Task item.
Leave out the pictures and restate every entry word for word.

Exercise material.
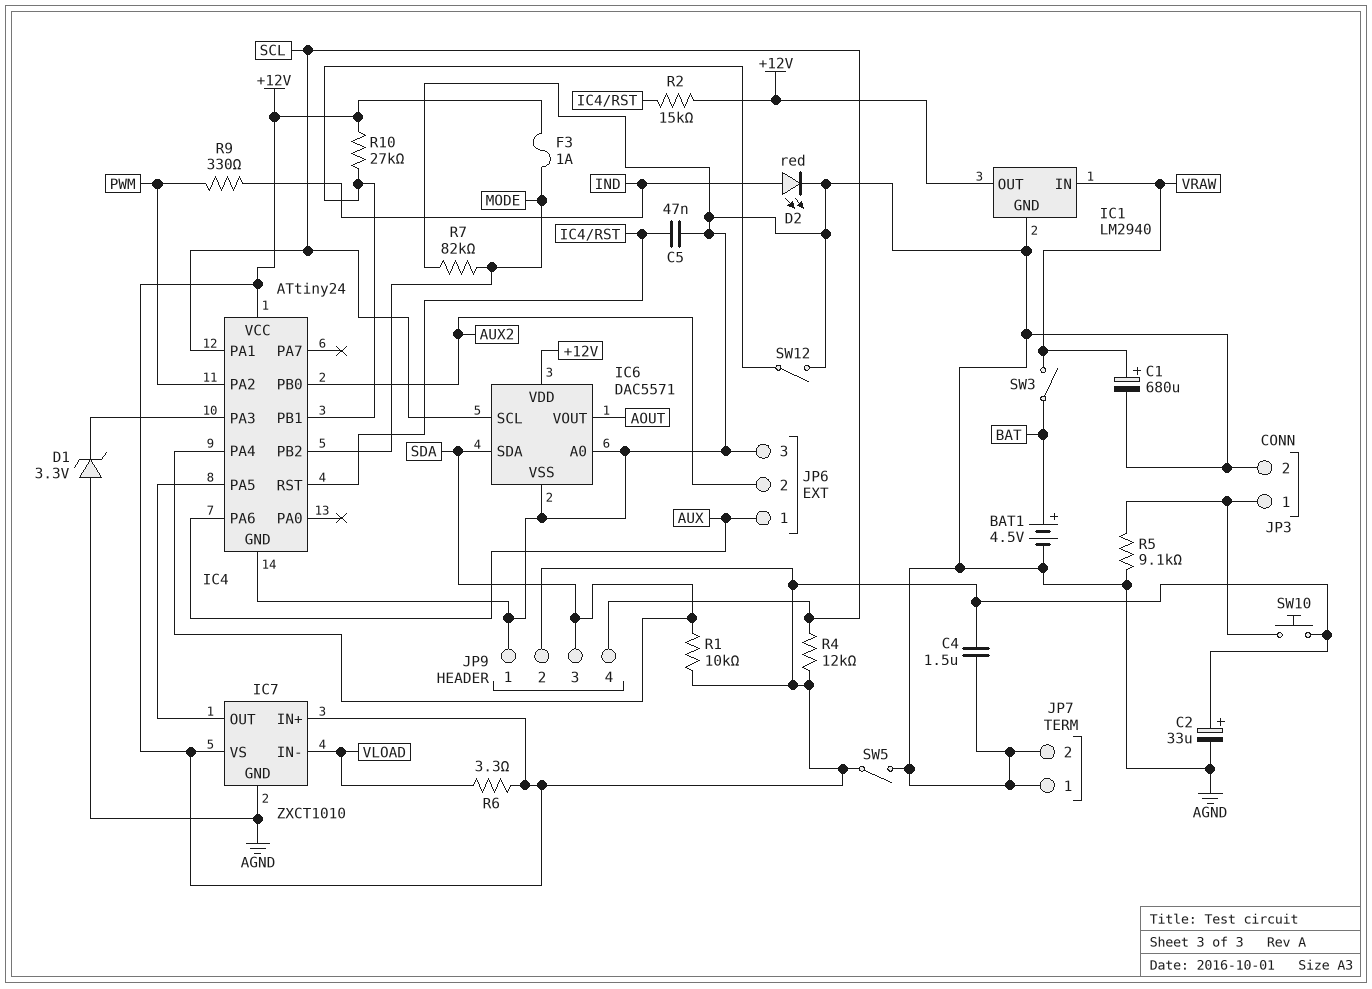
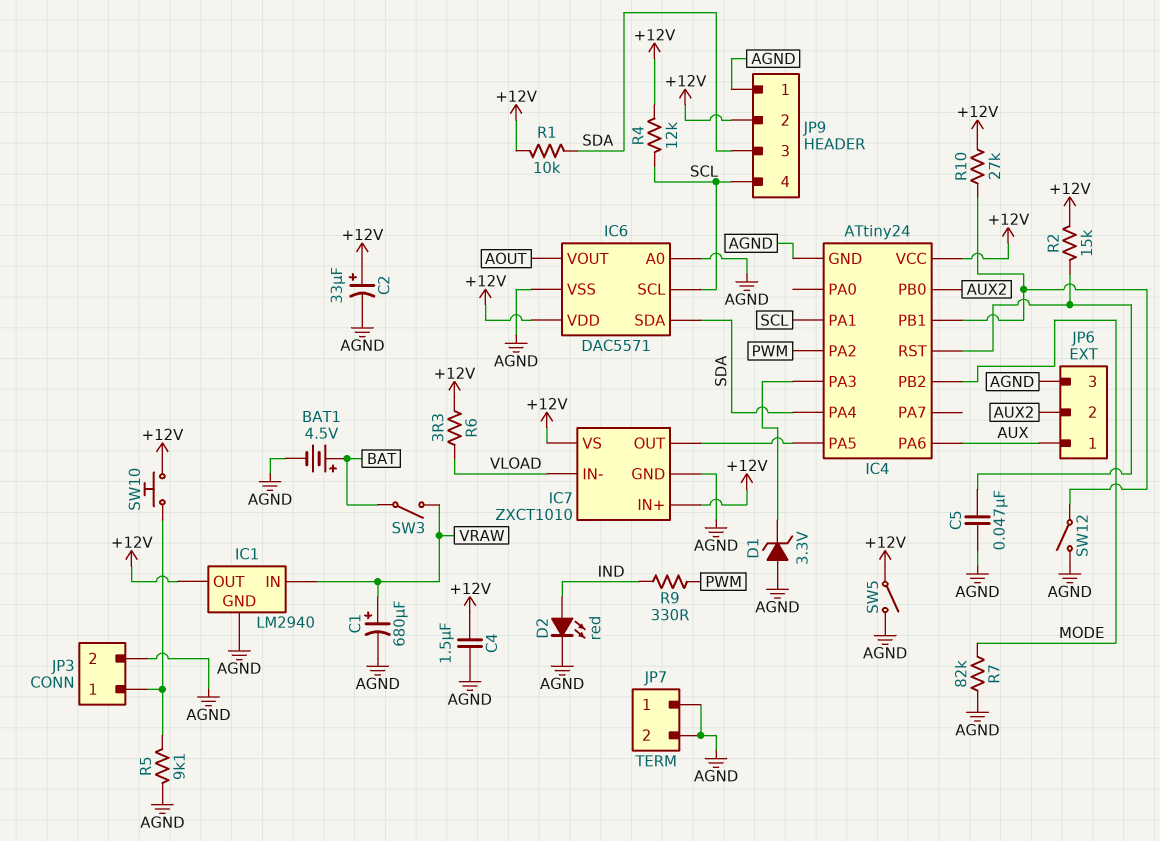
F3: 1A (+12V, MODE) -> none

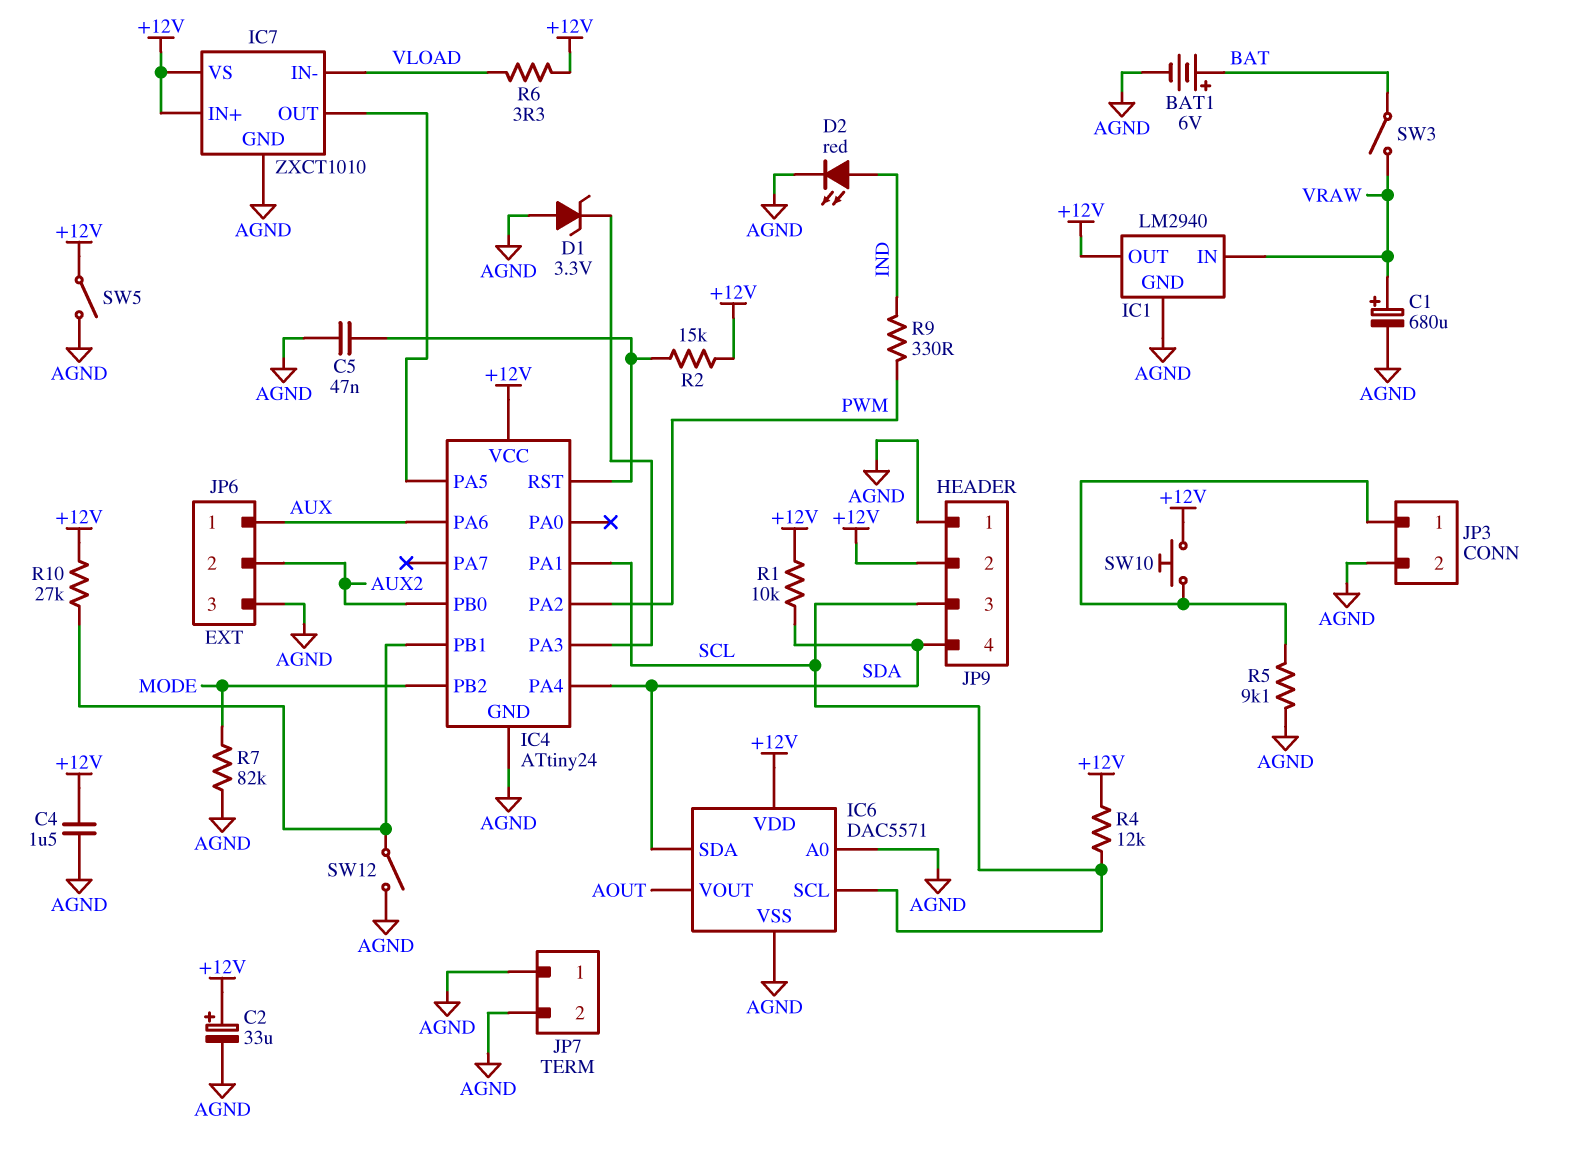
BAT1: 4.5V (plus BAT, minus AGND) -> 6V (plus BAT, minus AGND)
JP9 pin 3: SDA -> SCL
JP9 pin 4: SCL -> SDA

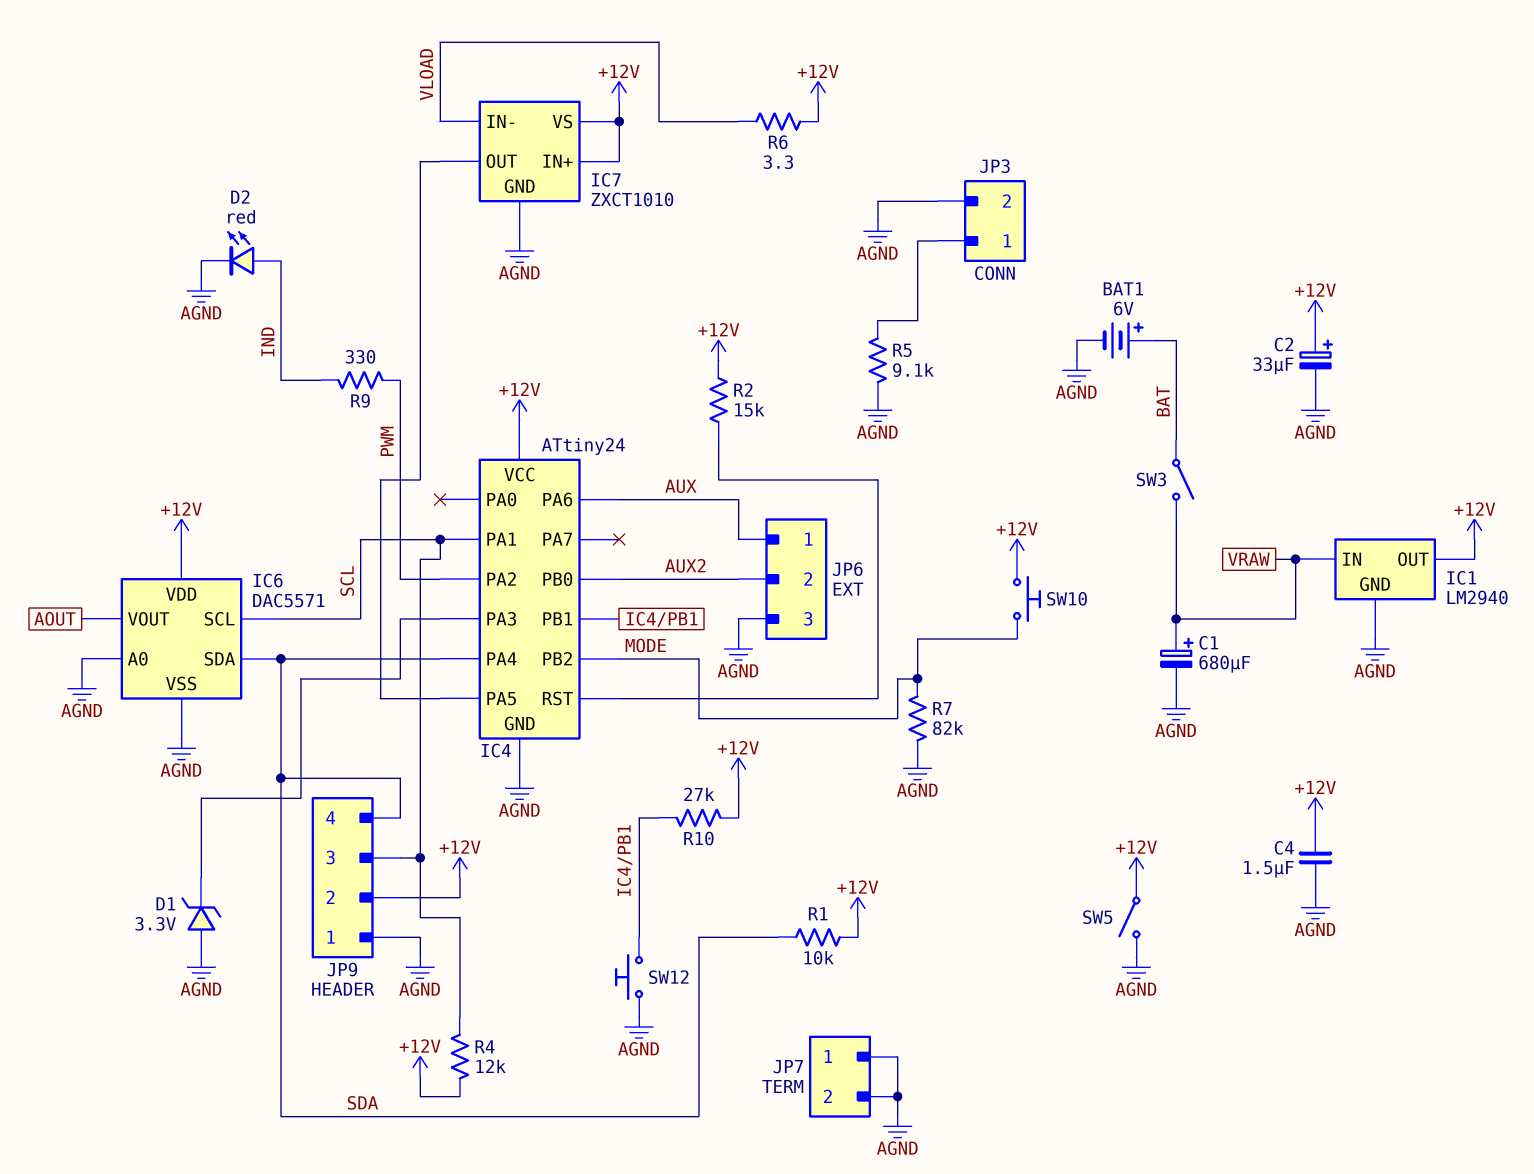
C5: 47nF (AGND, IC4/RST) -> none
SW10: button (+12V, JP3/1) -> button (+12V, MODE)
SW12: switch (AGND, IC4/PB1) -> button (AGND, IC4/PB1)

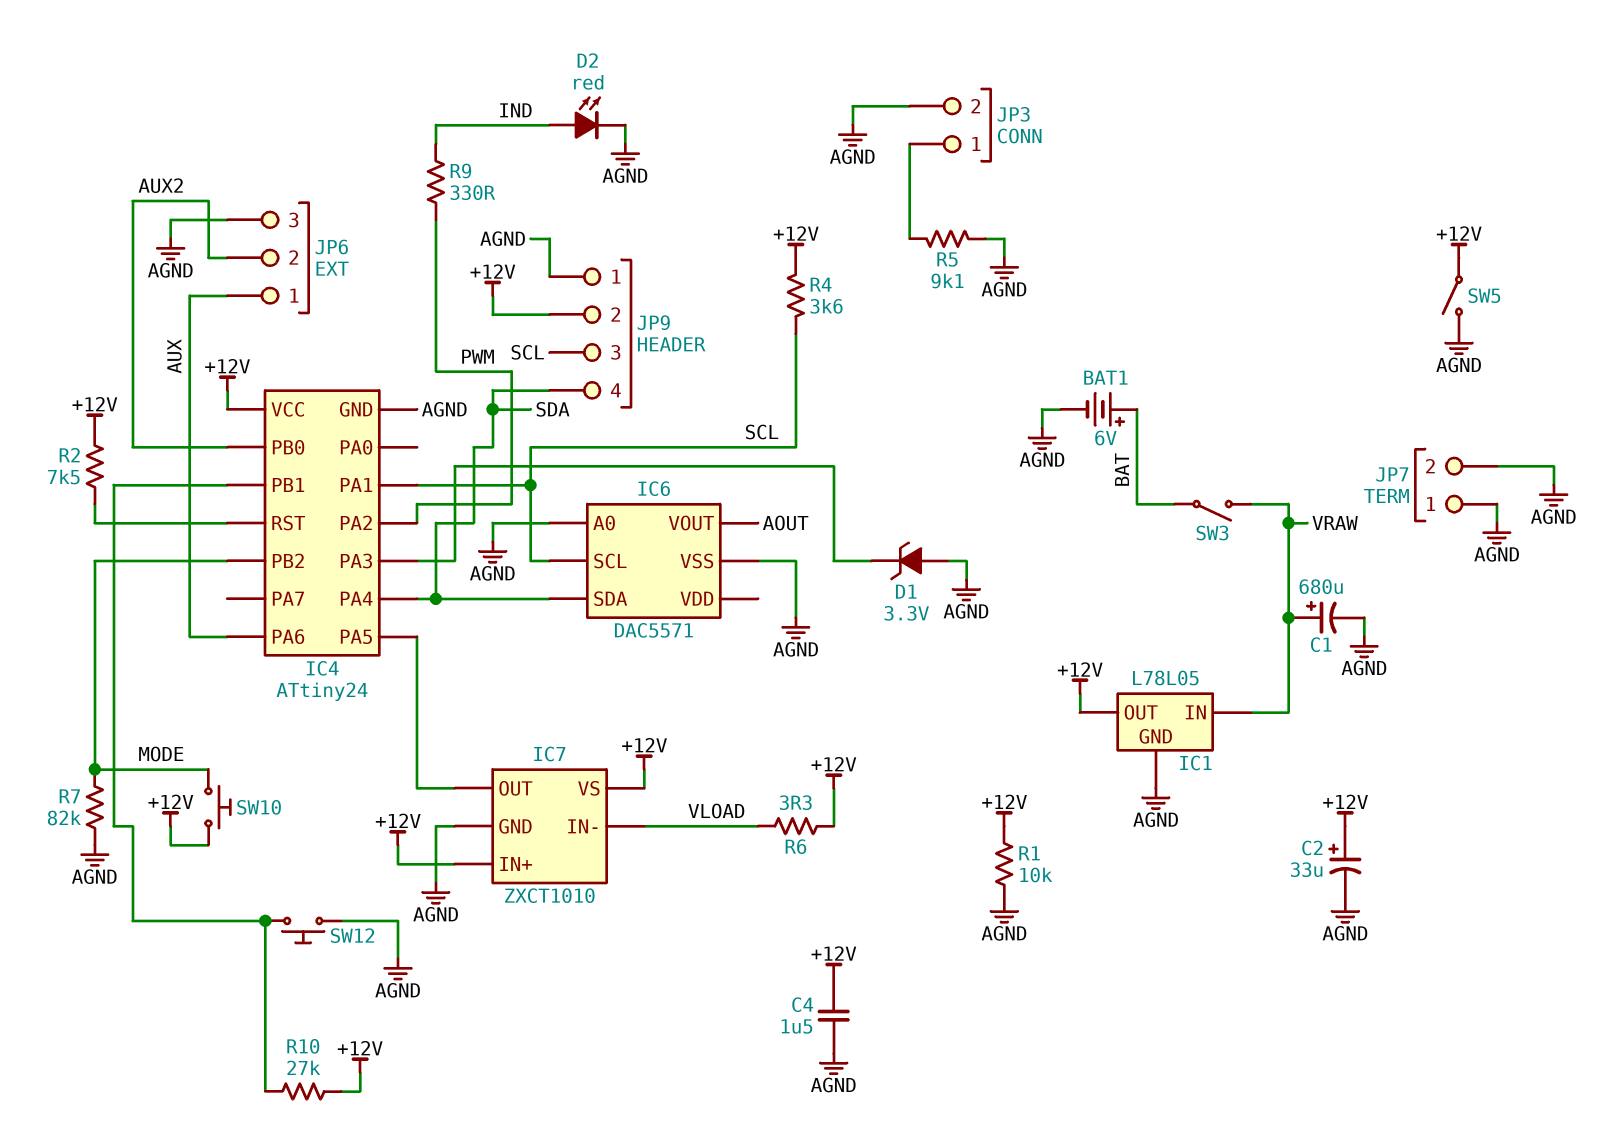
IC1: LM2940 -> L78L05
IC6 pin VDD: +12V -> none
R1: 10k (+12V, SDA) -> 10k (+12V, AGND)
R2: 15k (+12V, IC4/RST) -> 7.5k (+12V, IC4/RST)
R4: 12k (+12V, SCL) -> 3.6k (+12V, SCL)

Reply to the task.
F3: 1A (+12V, MODE) -> none

BAT1: 4.5V (plus BAT, minus AGND) -> 6V (plus BAT, minus AGND)
JP9 pin 3: SDA -> SCL
JP9 pin 4: SCL -> SDA

C5: 47nF (AGND, IC4/RST) -> none
SW10: button (+12V, JP3/1) -> button (+12V, MODE)
SW12: switch (AGND, IC4/PB1) -> button (AGND, IC4/PB1)

IC1: LM2940 -> L78L05
IC6 pin VDD: +12V -> none
R1: 10k (+12V, SDA) -> 10k (+12V, AGND)
R2: 15k (+12V, IC4/RST) -> 7.5k (+12V, IC4/RST)
R4: 12k (+12V, SCL) -> 3.6k (+12V, SCL)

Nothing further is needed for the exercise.